YOUR GOAL:
Pictures aside, copy exactly the lines running from the one with "white candle: 1 -> 5" to the end of the records.
(DATA FOR THE TASK Opens)
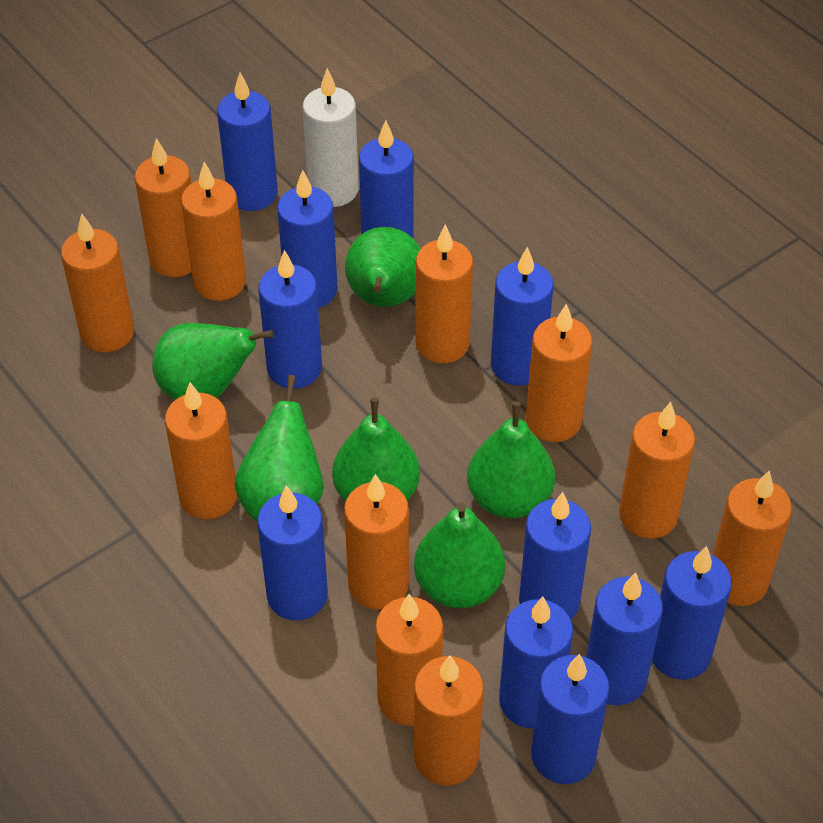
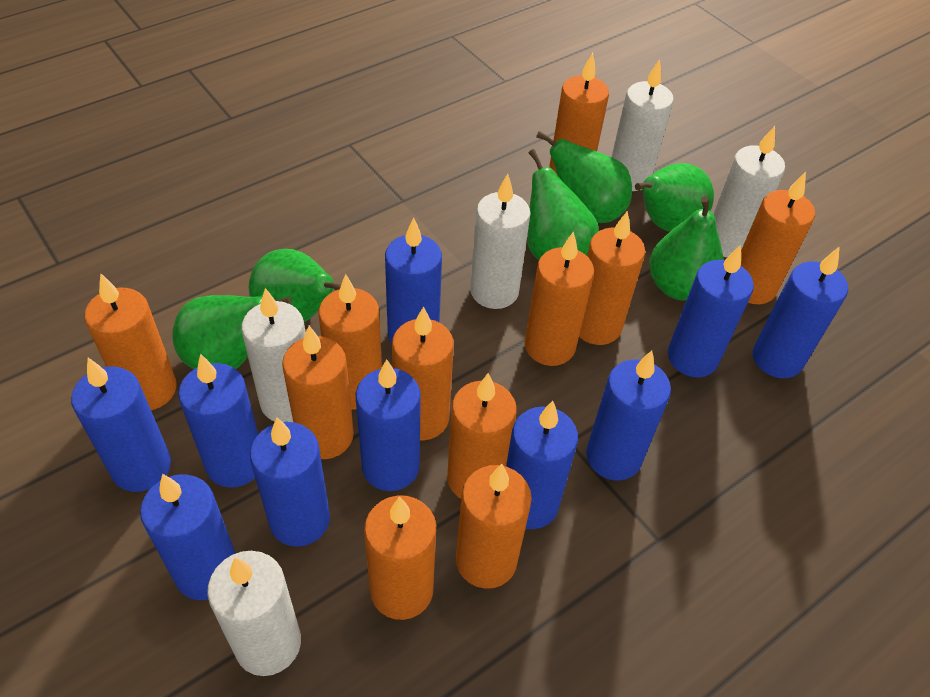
blue candle: 11 -> 10
white candle: 1 -> 5

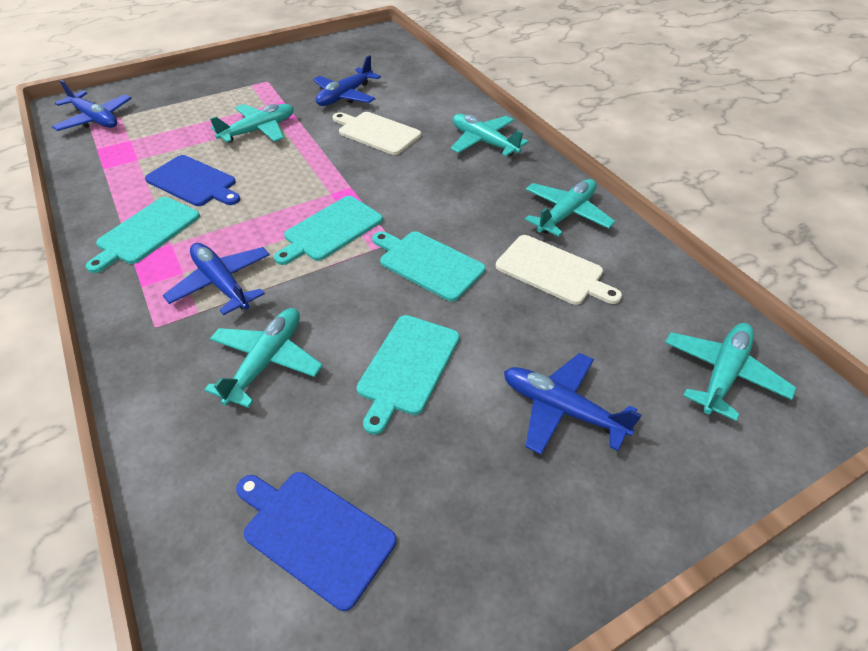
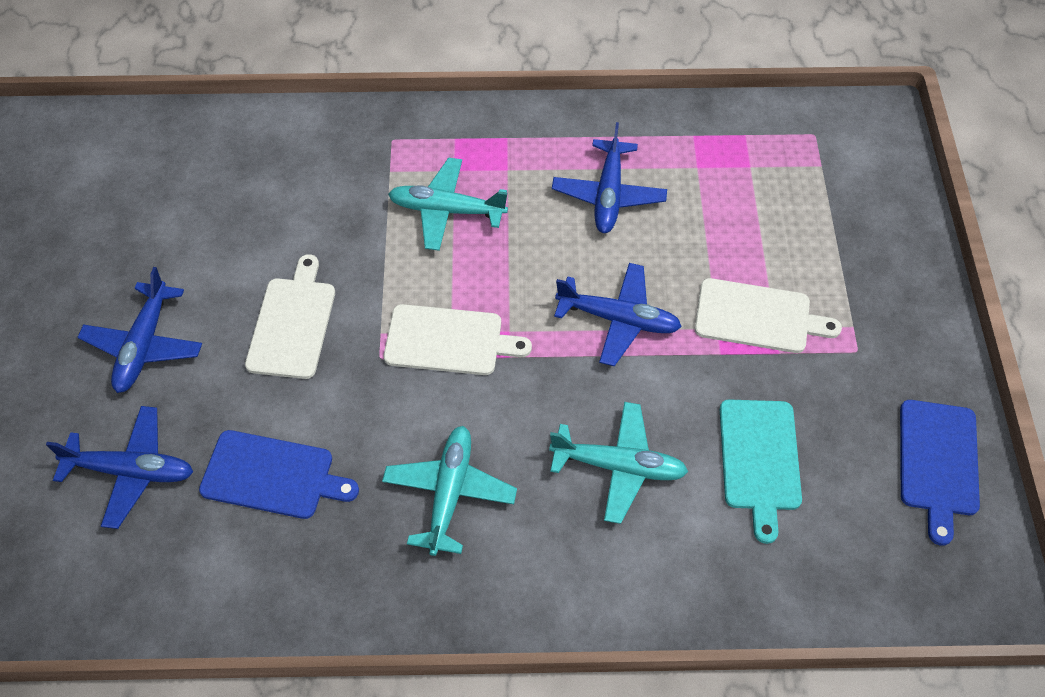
turquoise cutting board: 4 -> 1
turquoise plane: 5 -> 3
white cutting board: 2 -> 3

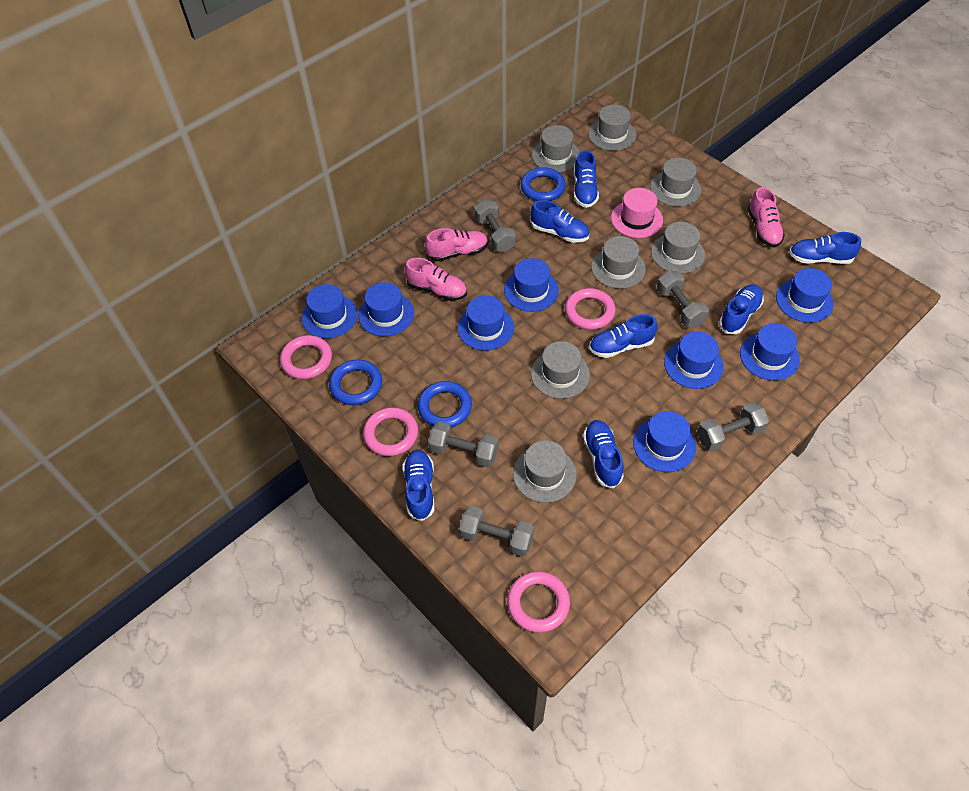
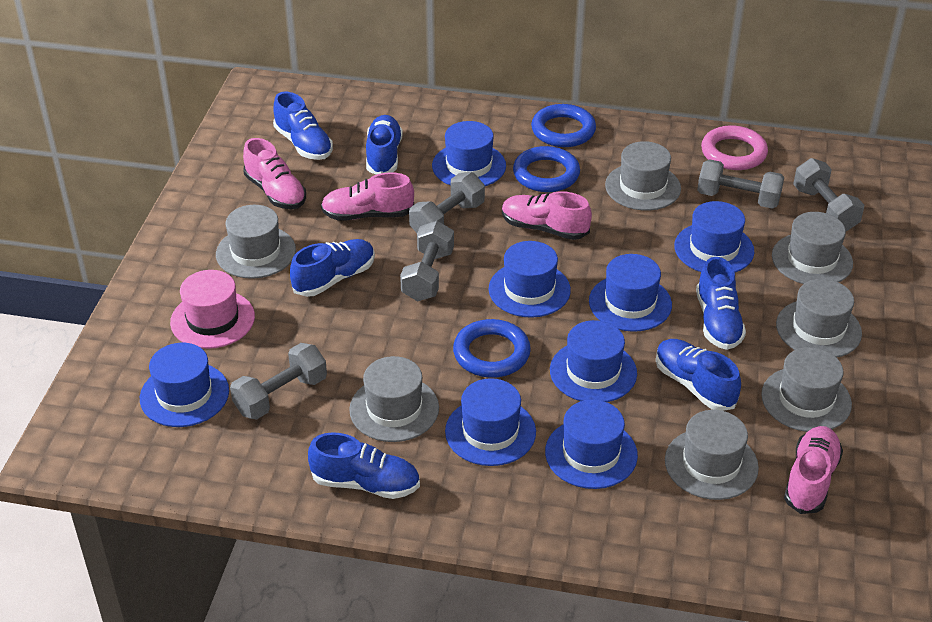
blue shoe: 7 -> 6
pink ring: 4 -> 1
pink shoe: 3 -> 4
(DATA FOR THE TASK Closes)
RESPONSE TO THIS TASK:
white candle: 1 -> 5

turquoise cutting board: 4 -> 1
turquoise plane: 5 -> 3
white cutting board: 2 -> 3

blue shoe: 7 -> 6
pink ring: 4 -> 1
pink shoe: 3 -> 4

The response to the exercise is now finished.